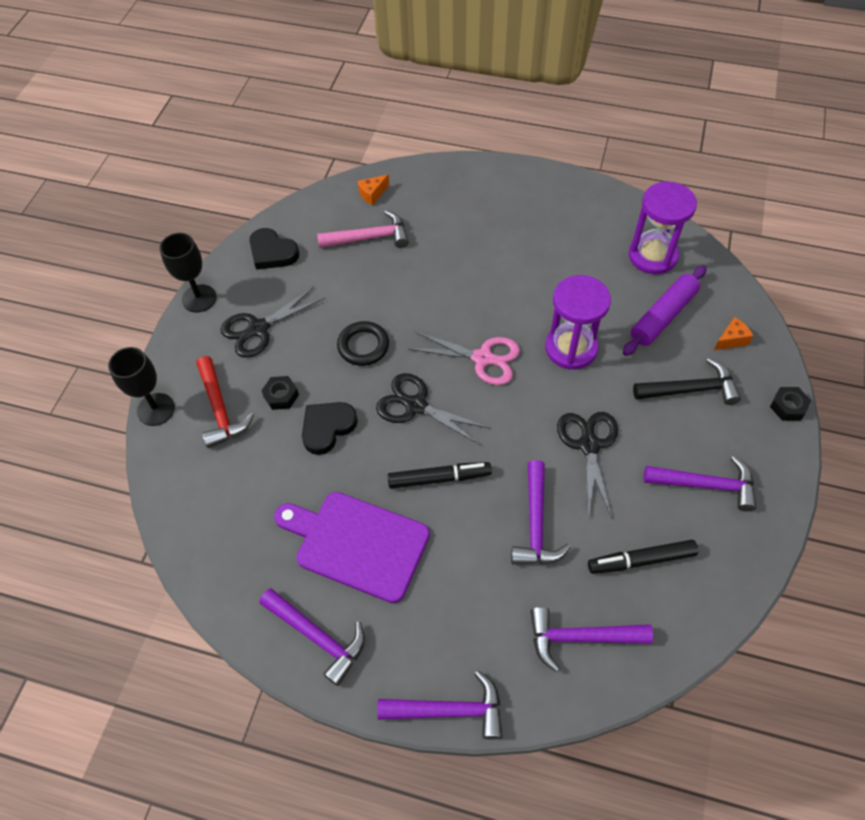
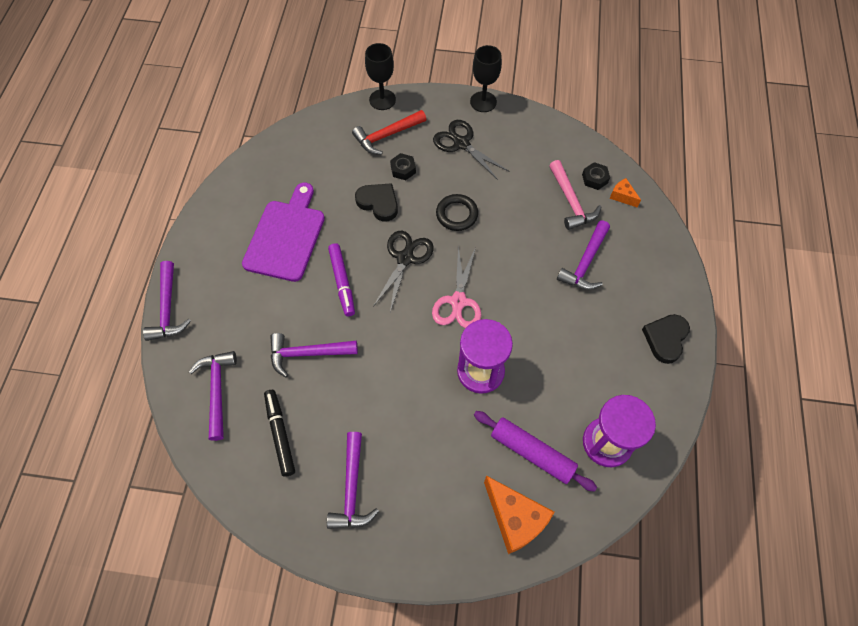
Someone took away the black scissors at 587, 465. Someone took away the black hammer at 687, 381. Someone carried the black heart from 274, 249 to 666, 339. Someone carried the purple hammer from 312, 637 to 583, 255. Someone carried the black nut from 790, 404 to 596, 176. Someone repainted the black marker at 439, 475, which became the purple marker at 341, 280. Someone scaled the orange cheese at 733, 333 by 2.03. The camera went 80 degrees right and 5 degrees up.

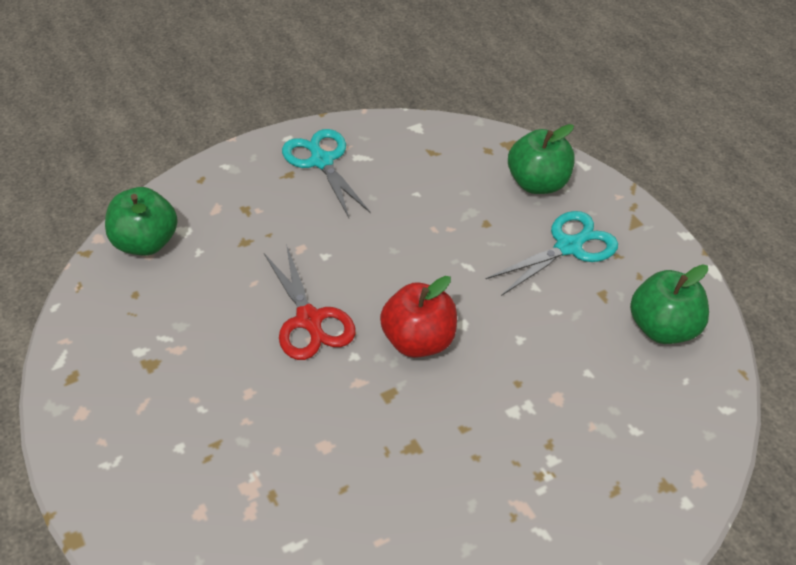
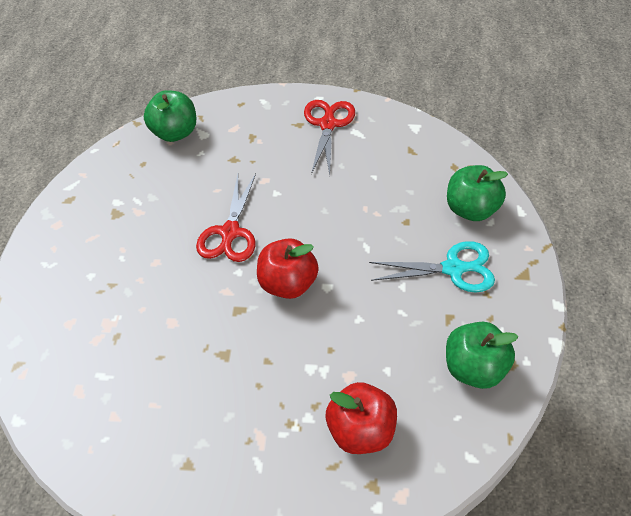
Someone put down the red apple at 361, 418. Someone repainted the turquoise scissors at 326, 173, which became the red scissors at 329, 137. The camera went 35 degrees right and 5 degrees up.

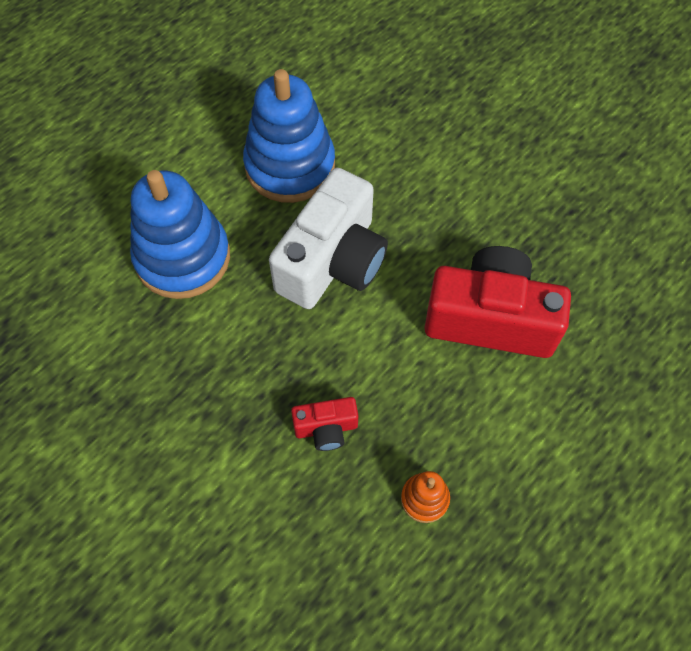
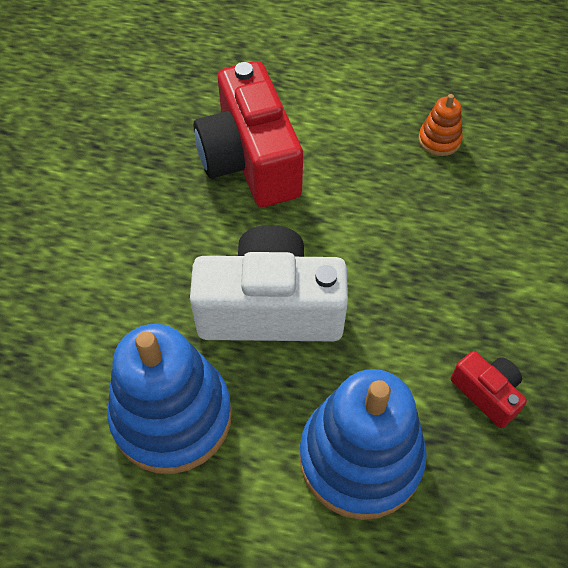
Someone carried the red camera from 324, 424 to 489, 389. The camera went 120 degrees left and 5 degrees down.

Task details » The whole listing above needs to be copied exactly; please keep the pictures out.

Task result »
Someone took away the black scissors at 587, 465. Someone took away the black hammer at 687, 381. Someone carried the black heart from 274, 249 to 666, 339. Someone carried the purple hammer from 312, 637 to 583, 255. Someone carried the black nut from 790, 404 to 596, 176. Someone repainted the black marker at 439, 475, which became the purple marker at 341, 280. Someone scaled the orange cheese at 733, 333 by 2.03. The camera went 80 degrees right and 5 degrees up.

Someone put down the red apple at 361, 418. Someone repainted the turquoise scissors at 326, 173, which became the red scissors at 329, 137. The camera went 35 degrees right and 5 degrees up.

Someone carried the red camera from 324, 424 to 489, 389. The camera went 120 degrees left and 5 degrees down.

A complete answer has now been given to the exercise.